**Written instruction**
Please count the lines in the items below that contain the string "kern", and give only that number.

— start of Records provided —

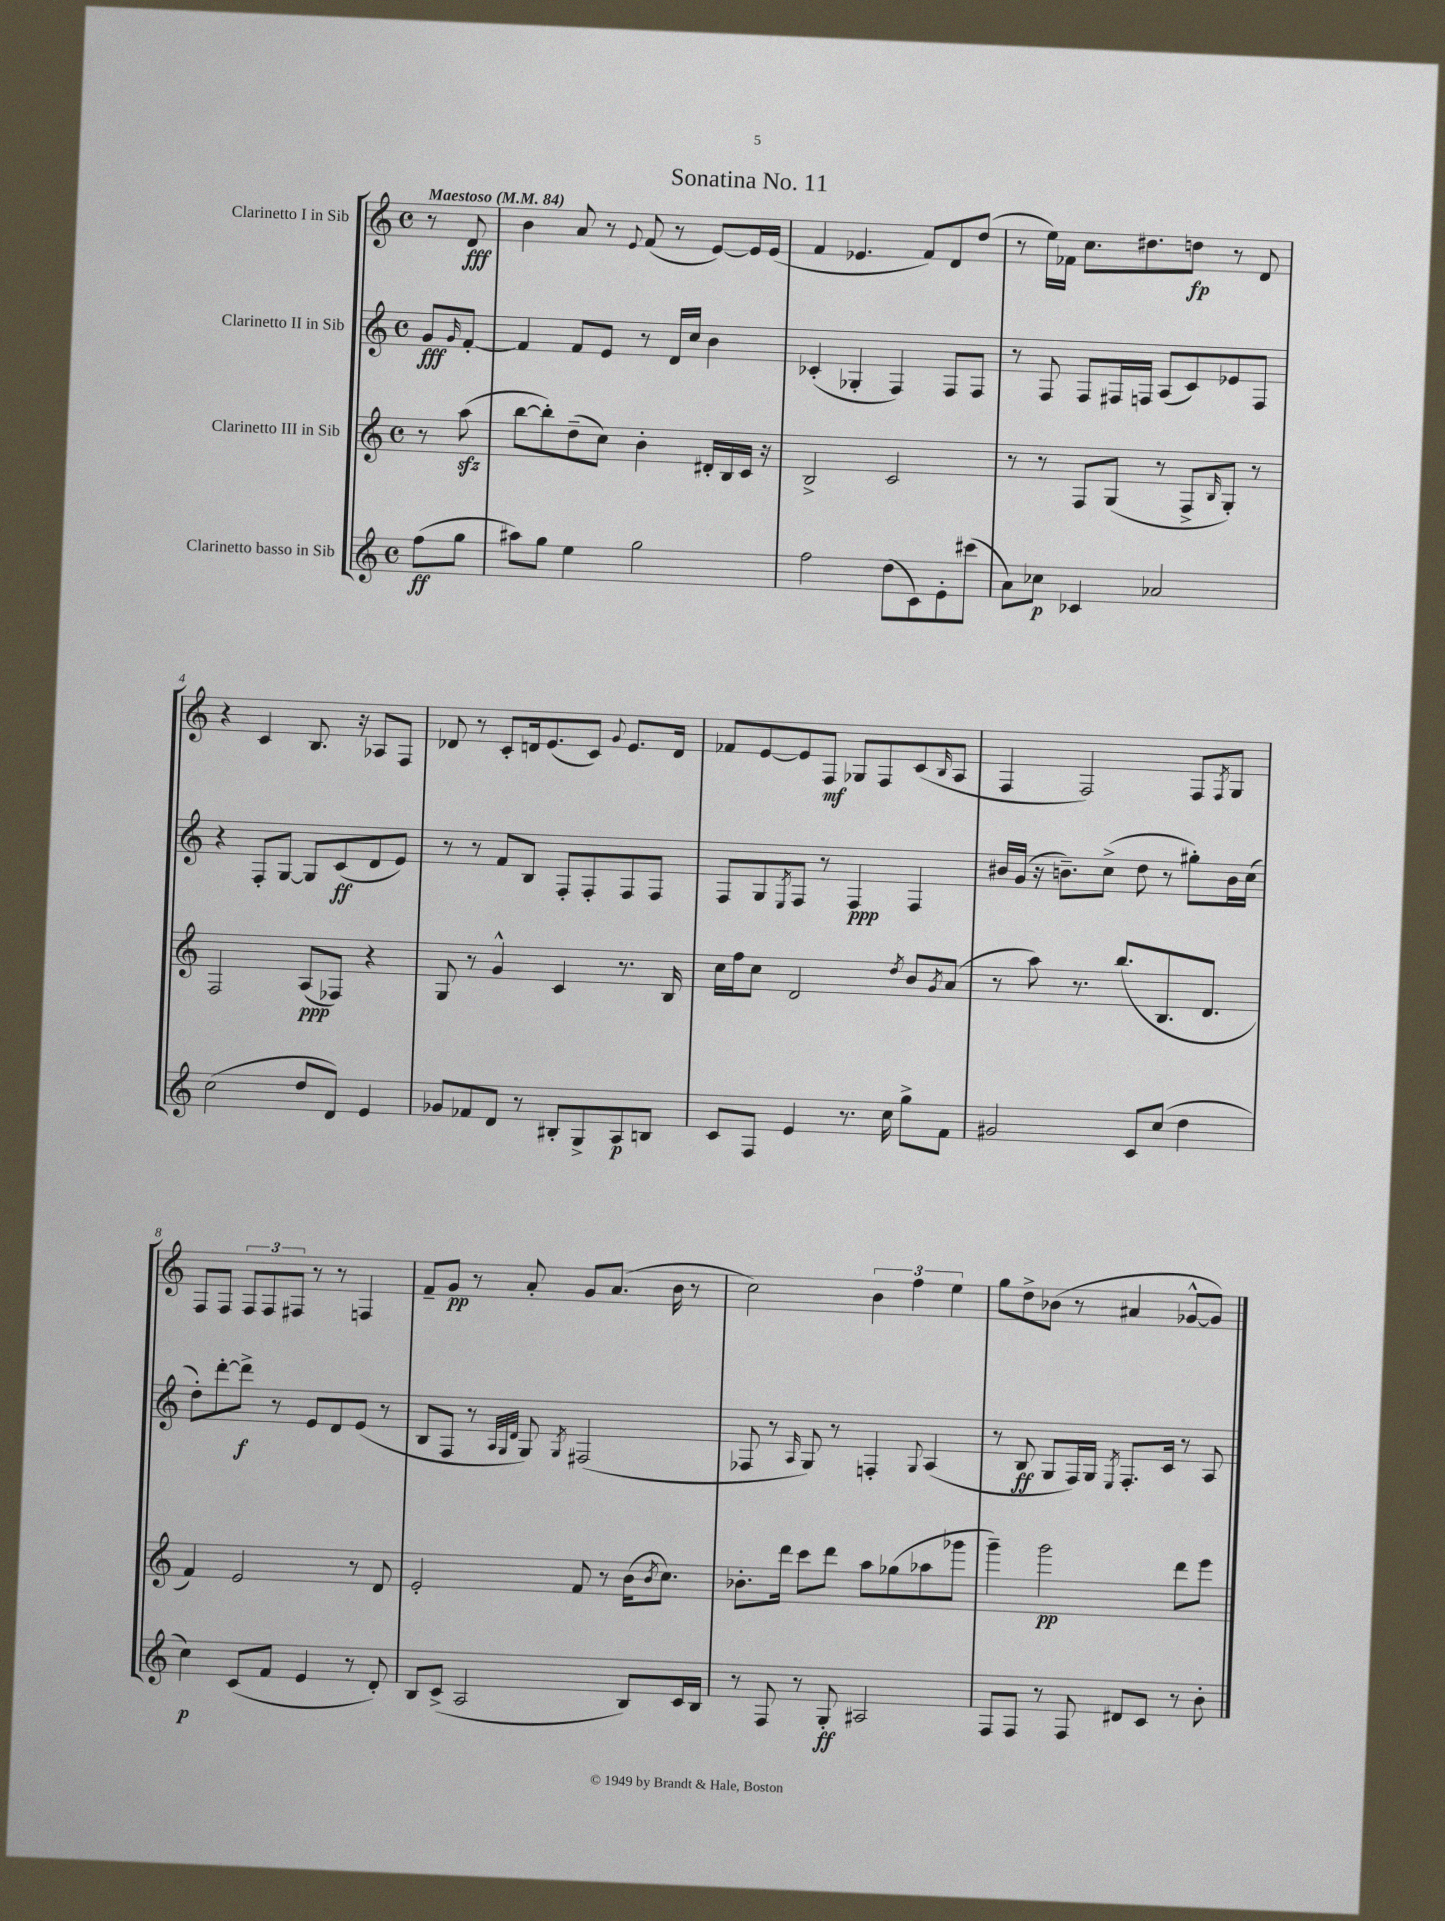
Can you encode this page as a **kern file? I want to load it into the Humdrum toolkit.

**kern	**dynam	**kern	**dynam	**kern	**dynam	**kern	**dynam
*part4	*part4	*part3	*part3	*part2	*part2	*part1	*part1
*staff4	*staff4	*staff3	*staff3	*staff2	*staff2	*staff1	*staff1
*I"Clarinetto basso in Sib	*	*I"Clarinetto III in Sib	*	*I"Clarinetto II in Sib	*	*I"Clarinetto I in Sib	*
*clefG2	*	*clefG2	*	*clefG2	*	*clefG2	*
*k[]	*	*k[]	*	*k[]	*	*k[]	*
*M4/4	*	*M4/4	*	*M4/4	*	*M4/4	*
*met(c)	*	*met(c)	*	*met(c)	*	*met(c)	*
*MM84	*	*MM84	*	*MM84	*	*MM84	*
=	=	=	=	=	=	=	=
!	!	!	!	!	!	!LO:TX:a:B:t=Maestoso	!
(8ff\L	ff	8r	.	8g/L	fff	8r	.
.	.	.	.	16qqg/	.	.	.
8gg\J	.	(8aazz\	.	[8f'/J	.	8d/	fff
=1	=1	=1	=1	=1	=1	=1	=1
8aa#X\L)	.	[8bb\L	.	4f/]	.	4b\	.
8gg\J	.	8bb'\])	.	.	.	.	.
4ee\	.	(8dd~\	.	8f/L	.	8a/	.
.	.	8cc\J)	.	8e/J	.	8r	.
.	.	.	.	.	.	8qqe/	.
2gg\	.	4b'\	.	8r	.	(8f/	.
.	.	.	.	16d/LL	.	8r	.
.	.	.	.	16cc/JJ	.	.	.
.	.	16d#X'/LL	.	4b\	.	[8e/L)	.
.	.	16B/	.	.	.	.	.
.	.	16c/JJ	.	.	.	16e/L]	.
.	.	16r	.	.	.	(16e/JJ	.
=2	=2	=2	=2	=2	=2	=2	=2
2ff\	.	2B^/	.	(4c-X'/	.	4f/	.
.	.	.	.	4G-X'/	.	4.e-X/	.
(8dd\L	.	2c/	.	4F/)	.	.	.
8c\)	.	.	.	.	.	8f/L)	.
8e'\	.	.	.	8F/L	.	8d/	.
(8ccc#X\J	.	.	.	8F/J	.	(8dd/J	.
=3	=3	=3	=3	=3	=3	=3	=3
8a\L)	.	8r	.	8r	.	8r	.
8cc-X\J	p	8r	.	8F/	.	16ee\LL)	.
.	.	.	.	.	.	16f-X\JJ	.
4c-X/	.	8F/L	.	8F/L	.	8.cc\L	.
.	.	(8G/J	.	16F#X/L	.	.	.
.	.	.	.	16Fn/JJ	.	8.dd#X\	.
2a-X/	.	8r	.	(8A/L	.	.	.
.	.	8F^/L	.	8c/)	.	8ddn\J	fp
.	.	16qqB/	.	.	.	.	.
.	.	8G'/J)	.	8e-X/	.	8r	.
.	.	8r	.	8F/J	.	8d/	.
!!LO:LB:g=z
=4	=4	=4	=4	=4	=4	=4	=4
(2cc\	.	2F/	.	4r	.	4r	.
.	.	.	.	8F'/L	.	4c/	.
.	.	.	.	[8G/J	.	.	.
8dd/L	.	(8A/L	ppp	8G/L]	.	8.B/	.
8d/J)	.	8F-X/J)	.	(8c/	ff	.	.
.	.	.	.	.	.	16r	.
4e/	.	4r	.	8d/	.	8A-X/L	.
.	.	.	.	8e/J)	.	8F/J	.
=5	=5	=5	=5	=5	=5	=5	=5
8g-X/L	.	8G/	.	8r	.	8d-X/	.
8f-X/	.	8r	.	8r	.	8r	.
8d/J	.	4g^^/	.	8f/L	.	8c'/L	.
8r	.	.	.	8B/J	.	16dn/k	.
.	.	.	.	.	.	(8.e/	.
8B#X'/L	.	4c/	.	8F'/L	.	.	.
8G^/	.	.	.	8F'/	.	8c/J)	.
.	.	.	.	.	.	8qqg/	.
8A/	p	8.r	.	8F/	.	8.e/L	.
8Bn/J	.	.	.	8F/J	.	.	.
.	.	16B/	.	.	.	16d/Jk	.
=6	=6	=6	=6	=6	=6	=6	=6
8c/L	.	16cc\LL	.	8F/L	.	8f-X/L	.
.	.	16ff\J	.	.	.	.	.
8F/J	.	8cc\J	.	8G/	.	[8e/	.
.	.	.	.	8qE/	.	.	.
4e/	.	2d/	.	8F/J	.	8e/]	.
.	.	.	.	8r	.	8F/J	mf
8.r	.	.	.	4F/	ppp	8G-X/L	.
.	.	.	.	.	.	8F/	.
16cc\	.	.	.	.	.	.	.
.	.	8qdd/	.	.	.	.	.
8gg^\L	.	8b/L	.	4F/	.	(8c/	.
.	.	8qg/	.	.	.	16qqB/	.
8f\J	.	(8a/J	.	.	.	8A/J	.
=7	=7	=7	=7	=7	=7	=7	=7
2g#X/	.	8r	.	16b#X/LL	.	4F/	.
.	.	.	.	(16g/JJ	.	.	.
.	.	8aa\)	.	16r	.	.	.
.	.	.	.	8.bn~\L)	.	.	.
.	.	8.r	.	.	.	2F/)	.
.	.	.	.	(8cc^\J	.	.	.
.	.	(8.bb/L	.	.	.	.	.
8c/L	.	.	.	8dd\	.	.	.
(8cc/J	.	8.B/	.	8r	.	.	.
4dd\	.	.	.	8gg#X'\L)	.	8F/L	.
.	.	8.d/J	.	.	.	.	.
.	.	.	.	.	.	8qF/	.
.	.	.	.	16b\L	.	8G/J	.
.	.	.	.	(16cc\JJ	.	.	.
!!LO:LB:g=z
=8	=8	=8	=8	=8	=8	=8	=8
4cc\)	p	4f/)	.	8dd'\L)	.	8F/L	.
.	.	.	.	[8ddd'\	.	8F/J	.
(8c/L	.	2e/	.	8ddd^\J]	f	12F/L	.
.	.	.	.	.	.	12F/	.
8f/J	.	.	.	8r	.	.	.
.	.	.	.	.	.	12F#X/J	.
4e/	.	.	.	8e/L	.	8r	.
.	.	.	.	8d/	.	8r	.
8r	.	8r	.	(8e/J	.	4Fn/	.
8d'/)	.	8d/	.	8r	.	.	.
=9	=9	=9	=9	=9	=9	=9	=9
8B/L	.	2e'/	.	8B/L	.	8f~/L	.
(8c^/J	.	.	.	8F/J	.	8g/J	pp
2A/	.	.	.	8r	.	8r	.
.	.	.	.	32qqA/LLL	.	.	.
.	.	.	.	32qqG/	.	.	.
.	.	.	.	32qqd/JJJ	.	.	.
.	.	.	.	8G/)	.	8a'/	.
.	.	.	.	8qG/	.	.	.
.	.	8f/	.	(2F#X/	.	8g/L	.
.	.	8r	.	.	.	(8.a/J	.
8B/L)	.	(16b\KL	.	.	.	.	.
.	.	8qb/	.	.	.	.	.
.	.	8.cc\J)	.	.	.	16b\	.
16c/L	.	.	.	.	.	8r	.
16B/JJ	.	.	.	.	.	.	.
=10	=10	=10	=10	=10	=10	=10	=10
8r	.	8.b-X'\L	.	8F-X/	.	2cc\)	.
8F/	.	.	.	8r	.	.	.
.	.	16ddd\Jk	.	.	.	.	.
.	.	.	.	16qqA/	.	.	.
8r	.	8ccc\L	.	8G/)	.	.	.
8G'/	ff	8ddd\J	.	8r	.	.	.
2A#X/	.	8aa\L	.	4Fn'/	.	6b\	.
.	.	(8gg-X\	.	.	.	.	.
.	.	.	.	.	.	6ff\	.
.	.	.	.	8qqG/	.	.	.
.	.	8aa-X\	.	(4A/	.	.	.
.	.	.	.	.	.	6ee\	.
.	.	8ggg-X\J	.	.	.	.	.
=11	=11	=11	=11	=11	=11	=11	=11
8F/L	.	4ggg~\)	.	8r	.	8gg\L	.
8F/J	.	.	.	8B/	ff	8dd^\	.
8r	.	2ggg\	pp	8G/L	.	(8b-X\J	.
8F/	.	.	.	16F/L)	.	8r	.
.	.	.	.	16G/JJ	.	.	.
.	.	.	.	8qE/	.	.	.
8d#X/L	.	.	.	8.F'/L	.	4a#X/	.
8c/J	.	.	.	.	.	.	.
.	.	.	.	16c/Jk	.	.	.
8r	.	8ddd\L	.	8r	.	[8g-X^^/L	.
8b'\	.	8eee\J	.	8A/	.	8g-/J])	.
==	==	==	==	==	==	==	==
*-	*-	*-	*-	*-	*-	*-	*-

— end of Records provided —

**Task response**
2